CHALLENGE – Retype the lines from the one containing "For each provided" through the last line, leaving out the pictures.

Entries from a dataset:
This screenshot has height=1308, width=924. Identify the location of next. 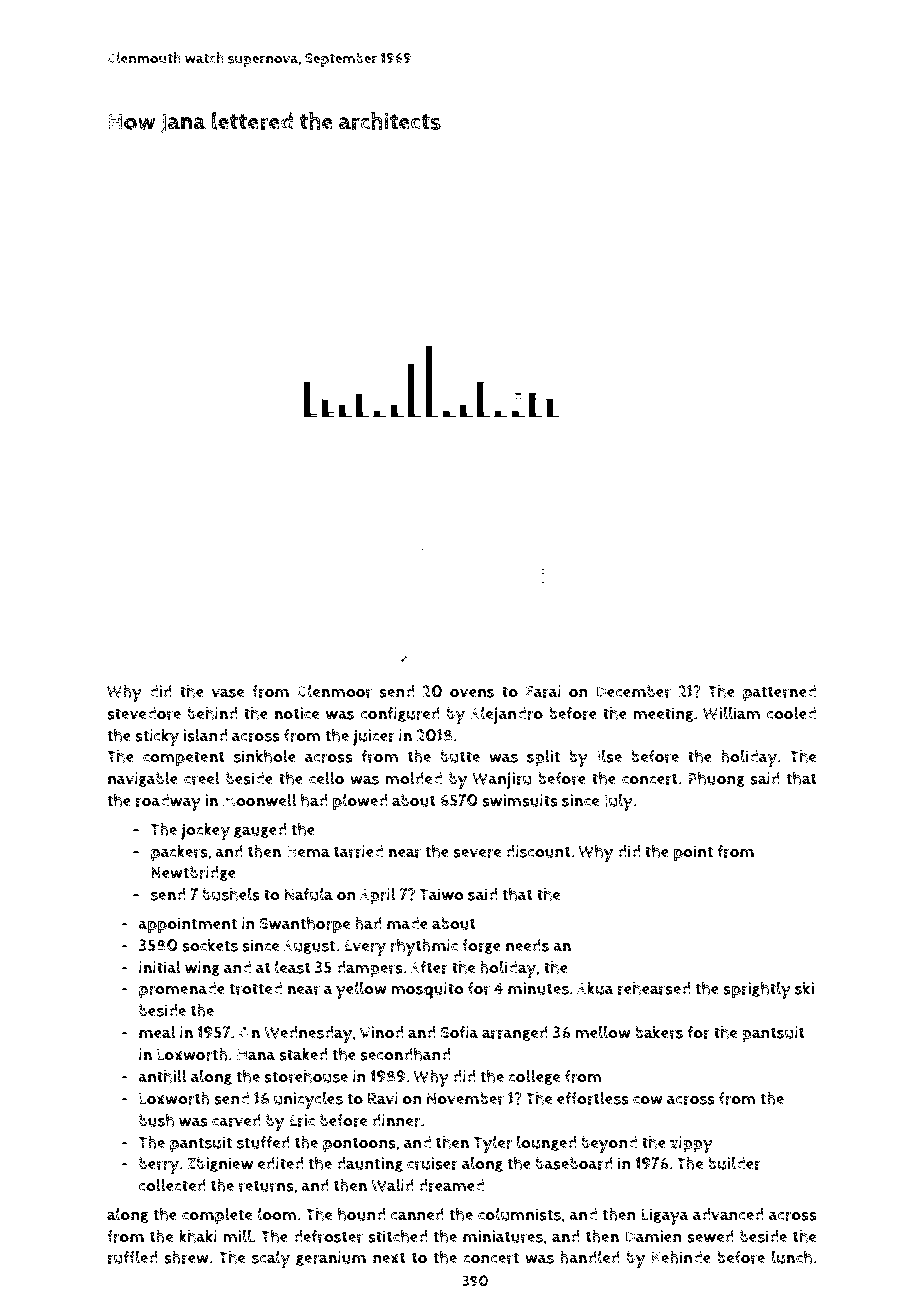
(389, 1258).
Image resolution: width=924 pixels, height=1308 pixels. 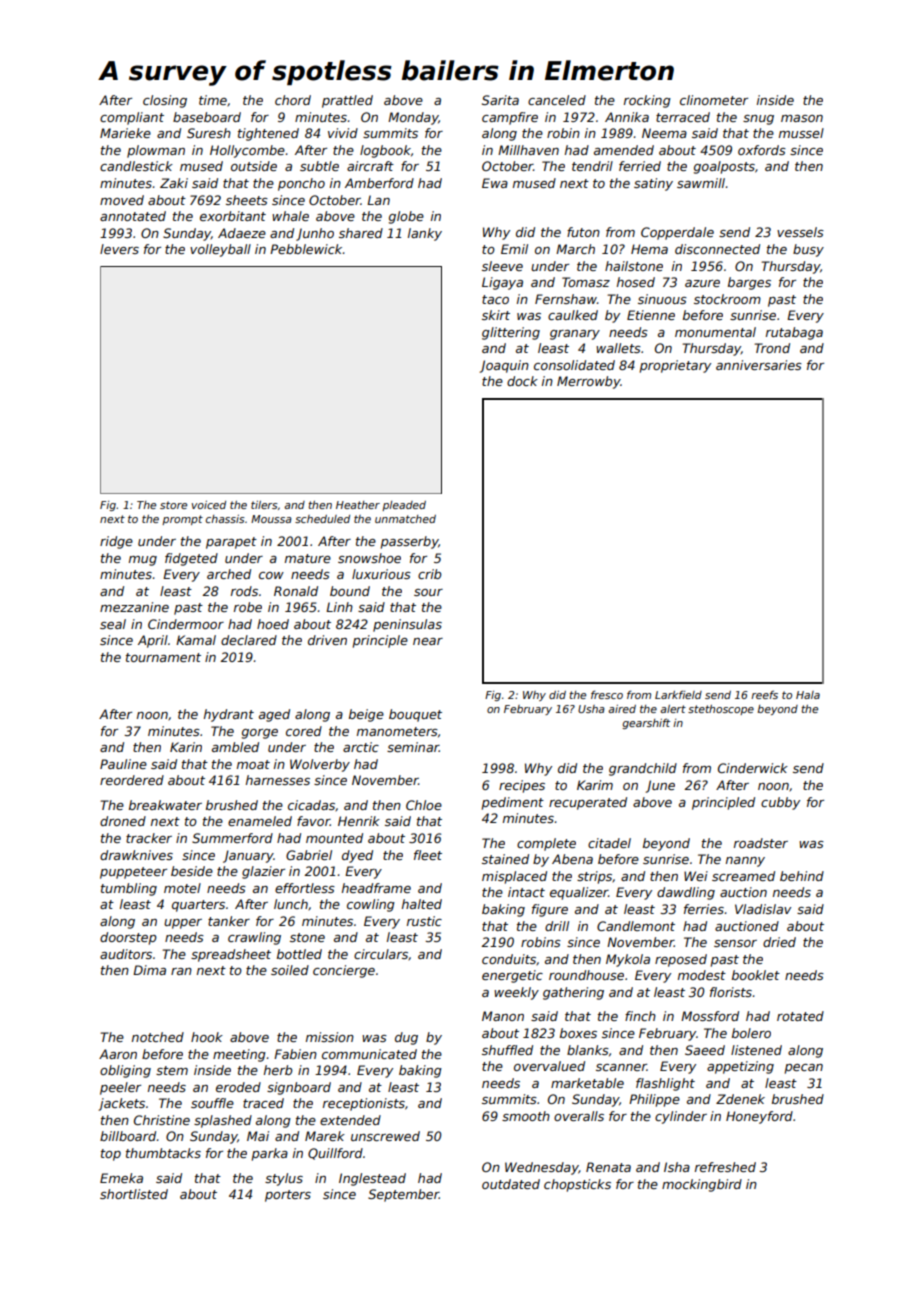 What do you see at coordinates (242, 233) in the image?
I see `Adaeze` at bounding box center [242, 233].
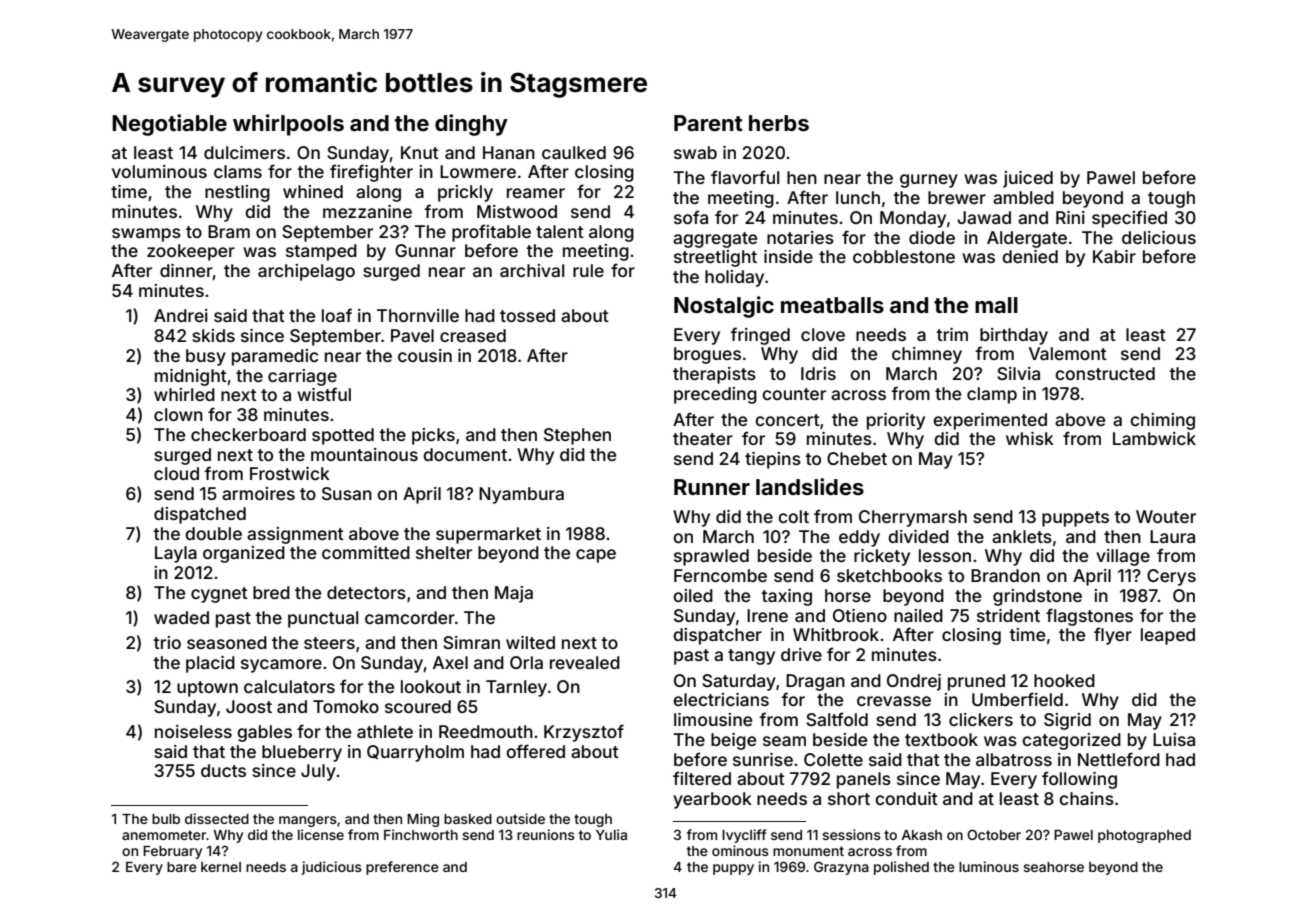 This screenshot has height=924, width=1308. Describe the element at coordinates (471, 125) in the screenshot. I see `dinghy` at that location.
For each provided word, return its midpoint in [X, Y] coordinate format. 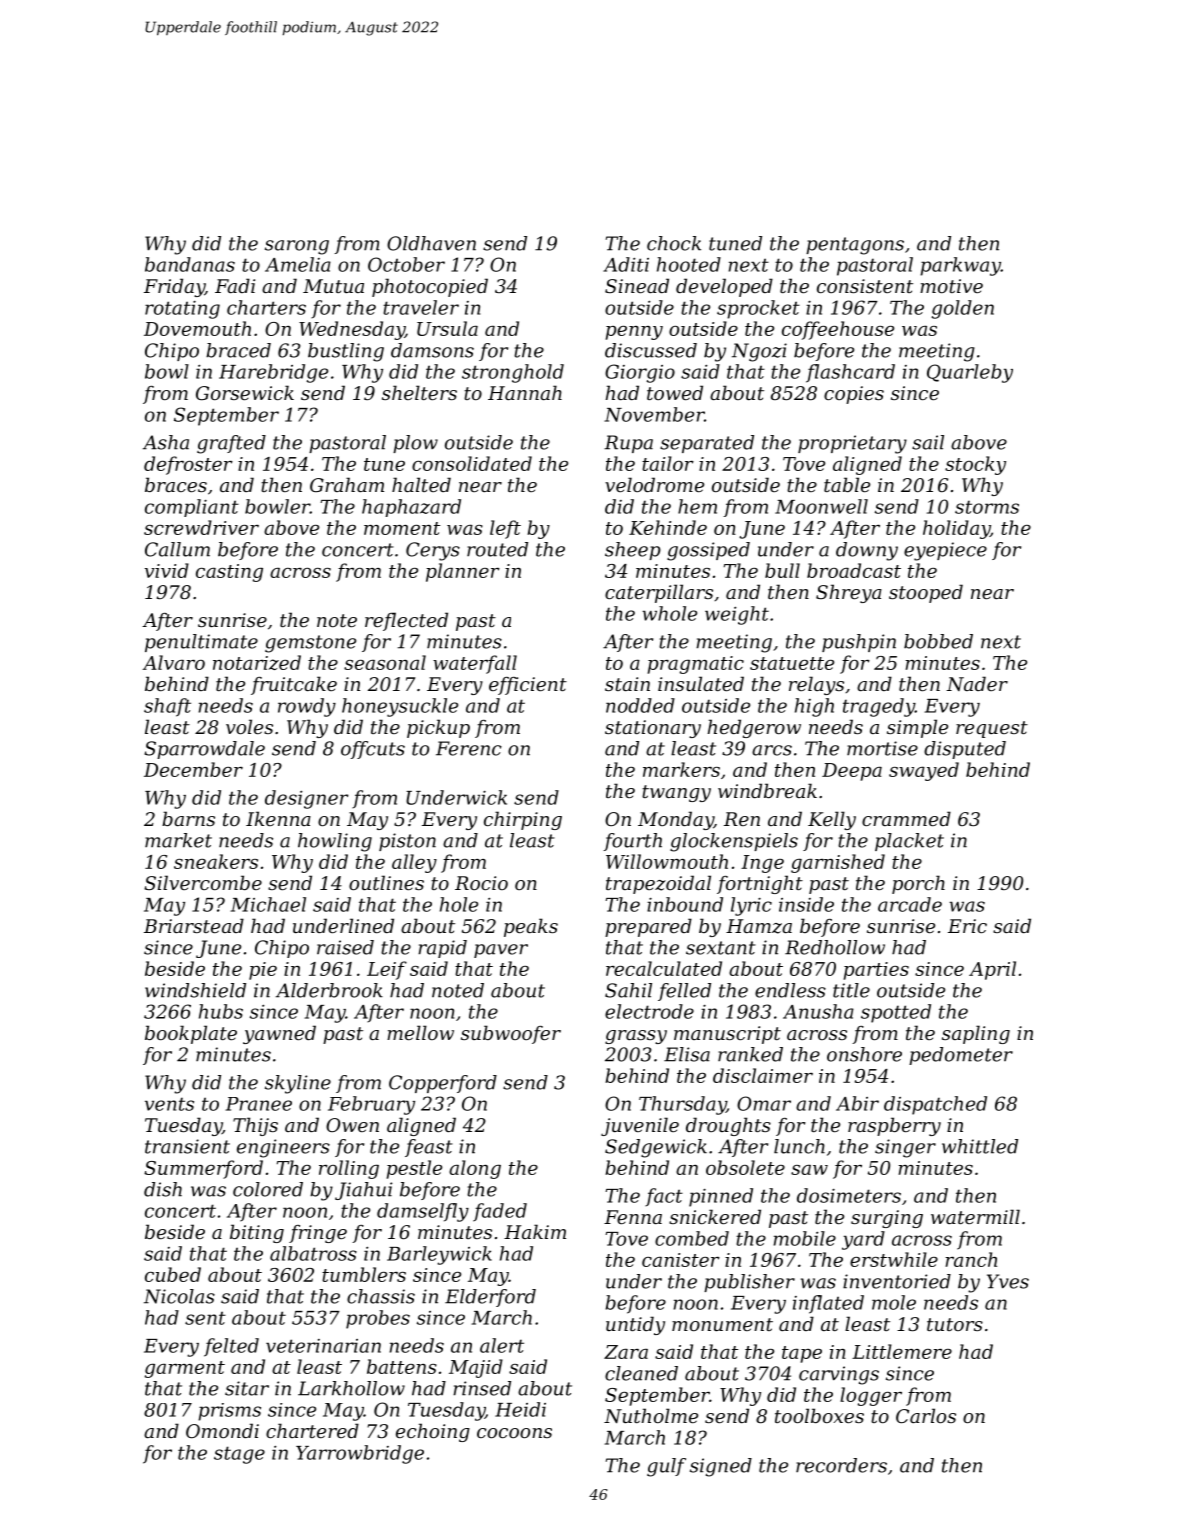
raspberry [894, 1126]
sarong [297, 247]
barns [188, 818]
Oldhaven [431, 243]
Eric [967, 926]
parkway [960, 266]
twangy [676, 793]
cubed [173, 1274]
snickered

IN RESPONSE –
For each provided word, return its midpoint in [X, Y] coordinate format. 
raspberry [894, 1126]
sarong [297, 247]
barns [188, 818]
Oldhaven [431, 243]
Eric [967, 926]
parkway [960, 266]
twangy [676, 793]
cubed [173, 1274]
snickered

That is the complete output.